**Source data**
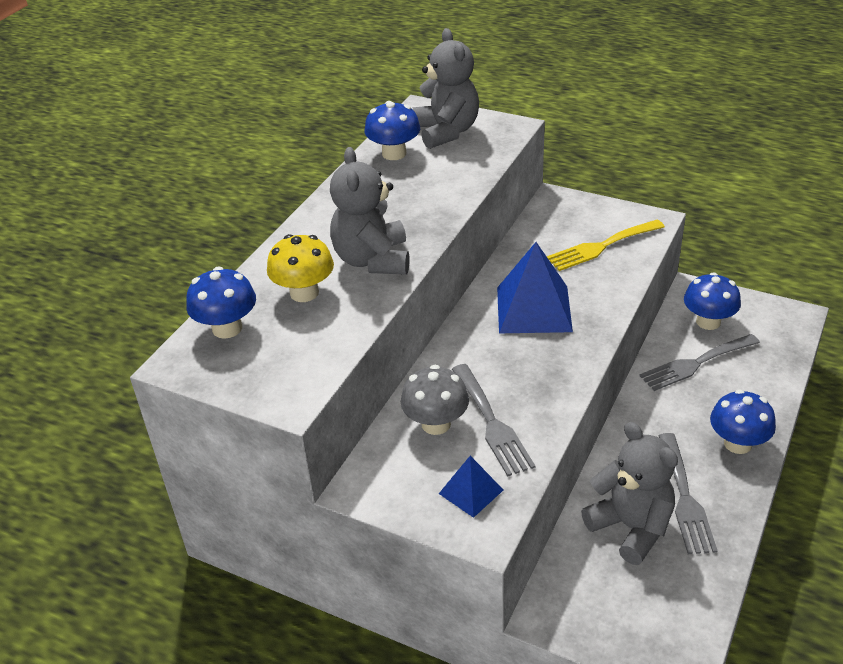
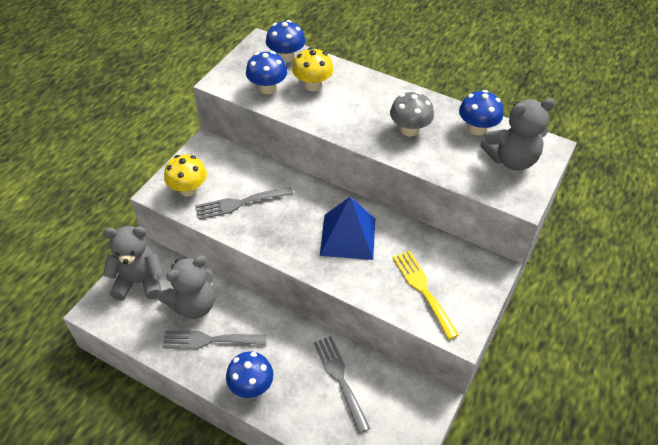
camera: 90 degrees right, 10 degrees up
(373, 260) = (341, 114): grey teddy bear -> grey teddy bear (139, 281)
(436, 424) = (245, 177): grey mushroom -> grey mushroom (409, 129)
(471, 491) = (188, 189): blue pyramid -> yellow mushroom
(708, 322) = (391, 401): blue mushroom -> blue mushroom (267, 88)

**Exercise requirements**
Your reply should be the lines of the records from the start through the line with "(471, 491) = (188, 189): blue", copied word for word, pictures omitted.

**Result below**
camera: 90 degrees right, 10 degrees up
(373, 260) = (341, 114): grey teddy bear -> grey teddy bear (139, 281)
(436, 424) = (245, 177): grey mushroom -> grey mushroom (409, 129)
(471, 491) = (188, 189): blue pyramid -> yellow mushroom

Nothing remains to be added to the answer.